• _Data provided_
_ _ _ _ _

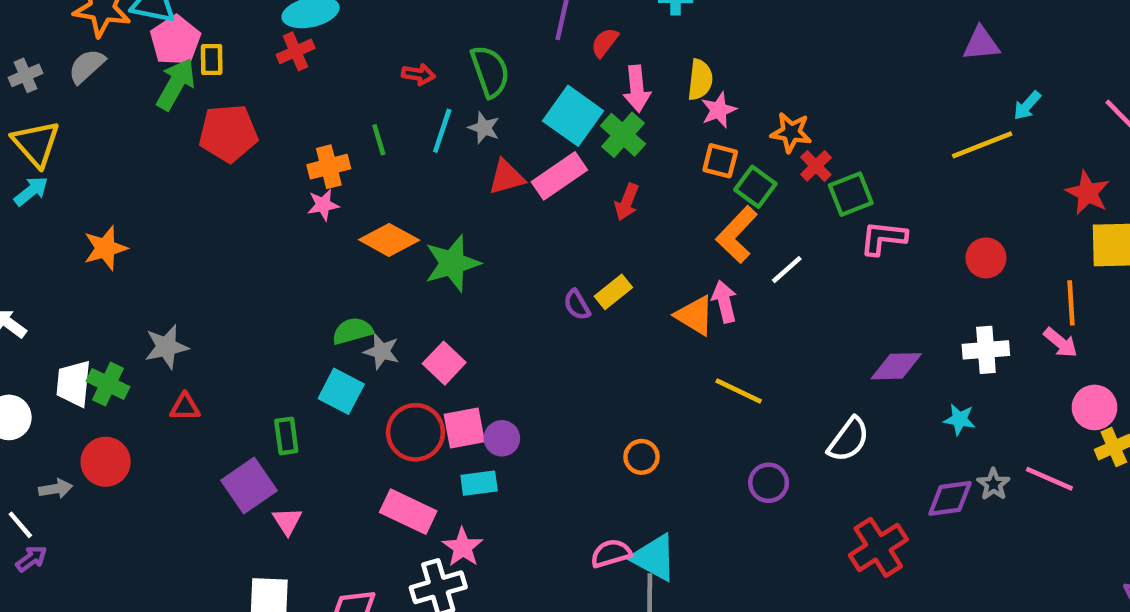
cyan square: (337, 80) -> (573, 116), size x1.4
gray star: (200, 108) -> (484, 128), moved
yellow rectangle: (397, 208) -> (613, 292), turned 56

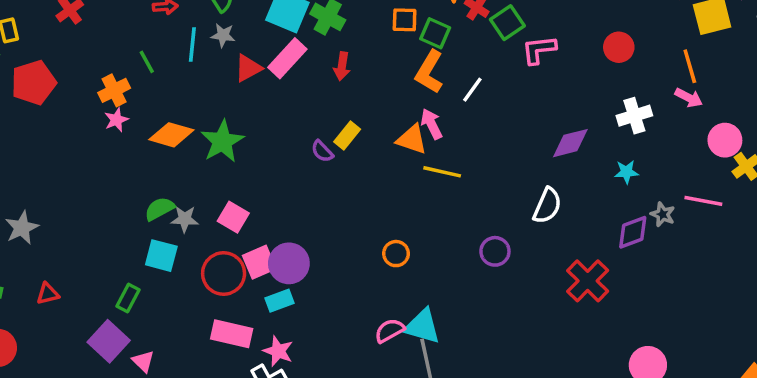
gray star: (166, 347) -> (22, 228), moved
yellow line: (739, 391) -> (442, 172), moved
green rectangle: (286, 436) -> (128, 298), turned 48
purple circle: (502, 438) -> (289, 263), size x1.5

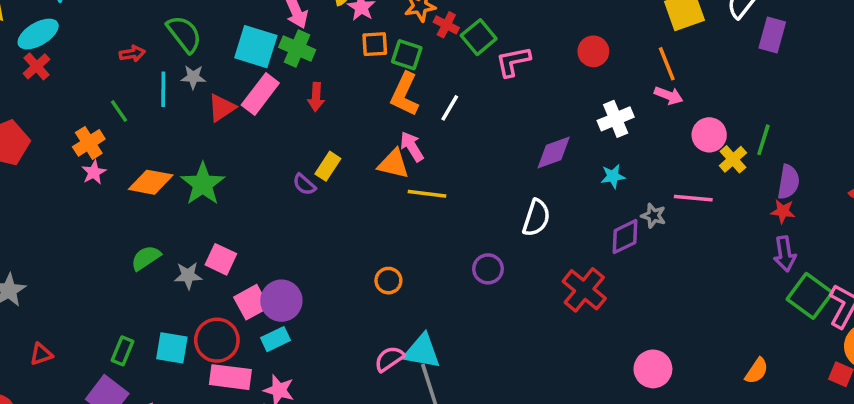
gray star: (185, 219) -> (188, 276), moved
cyan square: (161, 256) -> (172, 348), moved
red circle: (224, 273) -> (217, 340), moved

_ _ _ _ _

• _Brief_
When you reproduce the entries above, keep every word exact and leave the images out.

• _Expected answer_
cyan square: (337, 80) -> (573, 116), size x1.4
gray star: (200, 108) -> (484, 128), moved
yellow rectangle: (397, 208) -> (613, 292), turned 56

gray star: (166, 347) -> (22, 228), moved
yellow line: (739, 391) -> (442, 172), moved
green rectangle: (286, 436) -> (128, 298), turned 48
purple circle: (502, 438) -> (289, 263), size x1.5

gray star: (185, 219) -> (188, 276), moved
cyan square: (161, 256) -> (172, 348), moved
red circle: (224, 273) -> (217, 340), moved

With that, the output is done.